Copy every line of the material below word for word, keeping the original order.

:: Material provided ::

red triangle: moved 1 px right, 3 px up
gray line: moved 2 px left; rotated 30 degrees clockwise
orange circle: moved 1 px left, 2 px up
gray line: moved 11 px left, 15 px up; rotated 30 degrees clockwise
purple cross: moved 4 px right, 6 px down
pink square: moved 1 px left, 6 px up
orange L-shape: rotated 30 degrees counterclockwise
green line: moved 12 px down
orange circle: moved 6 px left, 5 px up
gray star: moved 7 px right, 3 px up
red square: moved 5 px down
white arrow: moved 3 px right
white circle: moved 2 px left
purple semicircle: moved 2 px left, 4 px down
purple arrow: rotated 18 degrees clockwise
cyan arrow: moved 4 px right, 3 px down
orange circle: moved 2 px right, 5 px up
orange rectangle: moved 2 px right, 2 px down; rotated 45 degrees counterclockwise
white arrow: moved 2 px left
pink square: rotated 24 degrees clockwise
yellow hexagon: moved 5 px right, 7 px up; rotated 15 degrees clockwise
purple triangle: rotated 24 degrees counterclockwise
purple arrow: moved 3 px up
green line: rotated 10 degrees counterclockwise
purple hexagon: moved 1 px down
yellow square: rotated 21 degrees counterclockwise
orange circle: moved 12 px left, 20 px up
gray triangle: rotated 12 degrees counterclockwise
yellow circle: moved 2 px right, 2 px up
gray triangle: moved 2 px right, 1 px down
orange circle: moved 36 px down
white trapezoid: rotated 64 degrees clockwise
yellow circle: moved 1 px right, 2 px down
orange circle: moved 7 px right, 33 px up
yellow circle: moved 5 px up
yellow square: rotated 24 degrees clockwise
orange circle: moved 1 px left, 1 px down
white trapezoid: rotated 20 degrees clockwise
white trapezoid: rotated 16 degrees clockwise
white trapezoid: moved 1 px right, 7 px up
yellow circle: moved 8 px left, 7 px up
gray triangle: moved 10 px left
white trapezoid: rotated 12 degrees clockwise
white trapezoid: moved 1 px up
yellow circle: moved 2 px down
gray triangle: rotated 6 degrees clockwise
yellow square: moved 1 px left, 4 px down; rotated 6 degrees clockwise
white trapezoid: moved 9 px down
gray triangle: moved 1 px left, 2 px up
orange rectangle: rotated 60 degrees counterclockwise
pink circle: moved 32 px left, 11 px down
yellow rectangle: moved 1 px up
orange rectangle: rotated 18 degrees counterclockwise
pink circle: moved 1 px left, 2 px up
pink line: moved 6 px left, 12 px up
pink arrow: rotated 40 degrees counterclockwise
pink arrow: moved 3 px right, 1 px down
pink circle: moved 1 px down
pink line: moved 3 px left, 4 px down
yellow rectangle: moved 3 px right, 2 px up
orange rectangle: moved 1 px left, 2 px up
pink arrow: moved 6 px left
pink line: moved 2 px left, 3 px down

:::

- _Exercise response_
red triangle: moved 1 px right, 3 px up
gray line: moved 2 px left; rotated 30 degrees clockwise
orange circle: moved 1 px left, 2 px up
gray line: moved 11 px left, 15 px up; rotated 30 degrees clockwise
purple cross: moved 4 px right, 6 px down
pink square: moved 1 px left, 6 px up
orange L-shape: rotated 30 degrees counterclockwise
green line: moved 12 px down
orange circle: moved 6 px left, 5 px up
gray star: moved 7 px right, 3 px up
red square: moved 5 px down
white arrow: moved 3 px right
white circle: moved 2 px left
purple semicircle: moved 2 px left, 4 px down
purple arrow: rotated 18 degrees clockwise
cyan arrow: moved 4 px right, 3 px down
orange circle: moved 2 px right, 5 px up
orange rectangle: moved 2 px right, 2 px down; rotated 45 degrees counterclockwise
white arrow: moved 2 px left
pink square: rotated 24 degrees clockwise
yellow hexagon: moved 5 px right, 7 px up; rotated 15 degrees clockwise
purple triangle: rotated 24 degrees counterclockwise
purple arrow: moved 3 px up
green line: rotated 10 degrees counterclockwise
purple hexagon: moved 1 px down
yellow square: rotated 21 degrees counterclockwise
orange circle: moved 12 px left, 20 px up
gray triangle: rotated 12 degrees counterclockwise
yellow circle: moved 2 px right, 2 px up
gray triangle: moved 2 px right, 1 px down
orange circle: moved 36 px down
white trapezoid: rotated 64 degrees clockwise
yellow circle: moved 1 px right, 2 px down
orange circle: moved 7 px right, 33 px up
yellow circle: moved 5 px up
yellow square: rotated 24 degrees clockwise
orange circle: moved 1 px left, 1 px down
white trapezoid: rotated 20 degrees clockwise
white trapezoid: rotated 16 degrees clockwise
white trapezoid: moved 1 px right, 7 px up
yellow circle: moved 8 px left, 7 px up
gray triangle: moved 10 px left
white trapezoid: rotated 12 degrees clockwise
white trapezoid: moved 1 px up
yellow circle: moved 2 px down
gray triangle: rotated 6 degrees clockwise
yellow square: moved 1 px left, 4 px down; rotated 6 degrees clockwise
white trapezoid: moved 9 px down
gray triangle: moved 1 px left, 2 px up
orange rectangle: rotated 60 degrees counterclockwise
pink circle: moved 32 px left, 11 px down
yellow rectangle: moved 1 px up
orange rectangle: rotated 18 degrees counterclockwise
pink circle: moved 1 px left, 2 px up
pink line: moved 6 px left, 12 px up
pink arrow: rotated 40 degrees counterclockwise
pink arrow: moved 3 px right, 1 px down
pink circle: moved 1 px down
pink line: moved 3 px left, 4 px down
yellow rectangle: moved 3 px right, 2 px up
orange rectangle: moved 1 px left, 2 px up
pink arrow: moved 6 px left
pink line: moved 2 px left, 3 px down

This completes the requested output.